■ Requirement
Reproduce the data below verbatim from the line containing "U19: XNOR 74HC266" through its final line, and produce nothing more.

(Edit difference data)
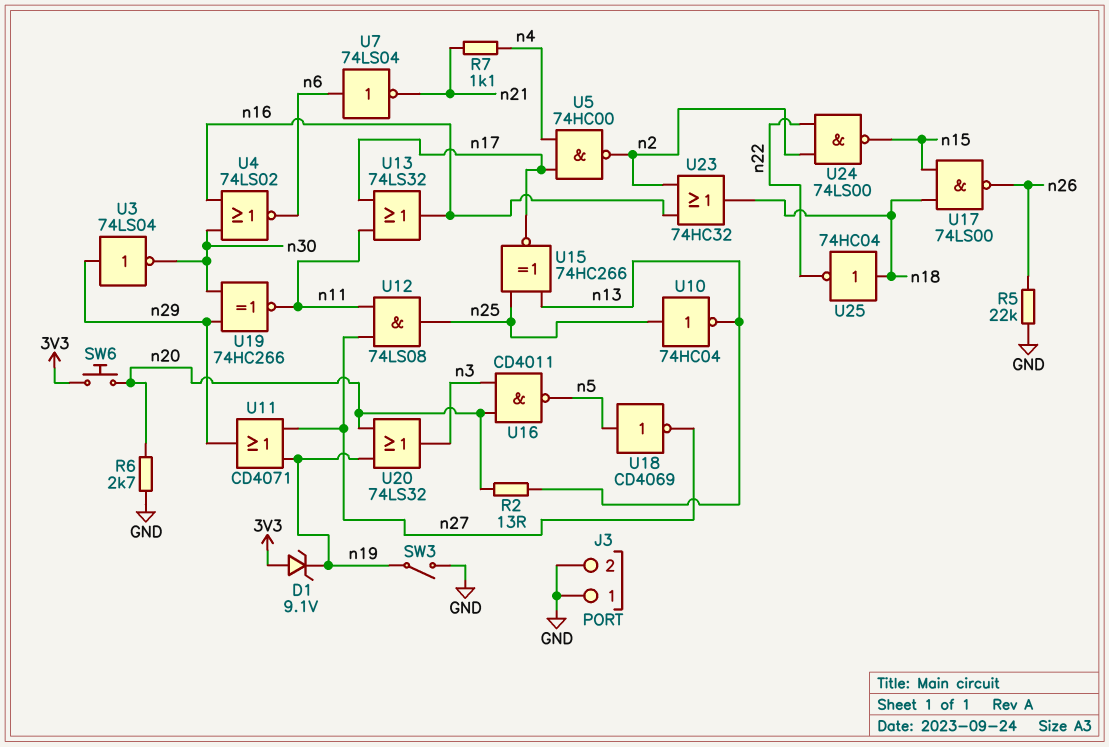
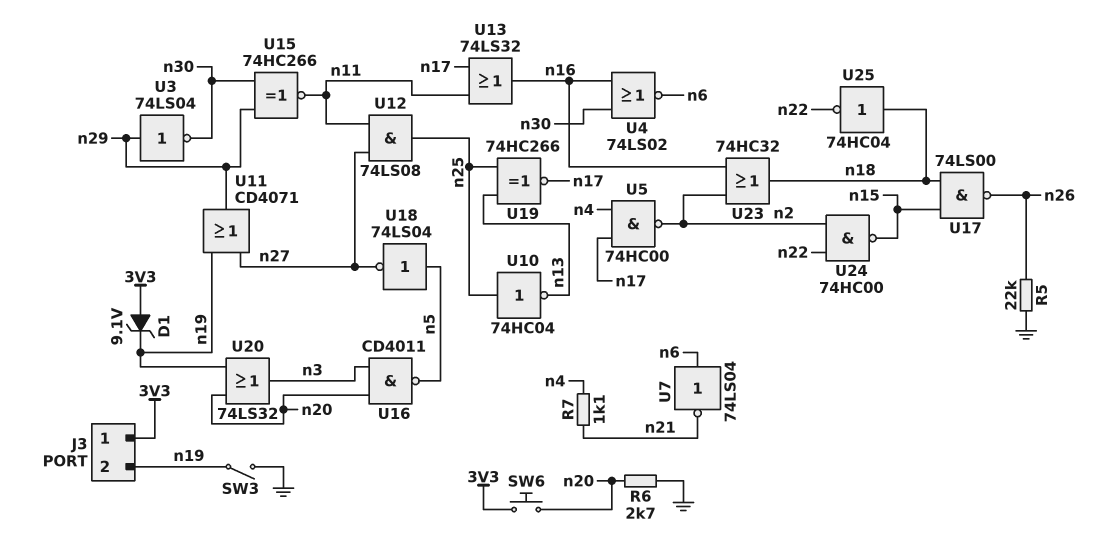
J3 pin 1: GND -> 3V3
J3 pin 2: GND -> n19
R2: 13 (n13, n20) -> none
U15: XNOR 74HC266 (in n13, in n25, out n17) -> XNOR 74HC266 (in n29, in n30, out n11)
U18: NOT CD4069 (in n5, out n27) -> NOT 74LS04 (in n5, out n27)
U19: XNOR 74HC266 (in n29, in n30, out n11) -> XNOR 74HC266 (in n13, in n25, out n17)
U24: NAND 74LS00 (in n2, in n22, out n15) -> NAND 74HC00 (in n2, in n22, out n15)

■ Exercise output
U19: XNOR 74HC266 (in n29, in n30, out n11) -> XNOR 74HC266 (in n13, in n25, out n17)
U24: NAND 74LS00 (in n2, in n22, out n15) -> NAND 74HC00 (in n2, in n22, out n15)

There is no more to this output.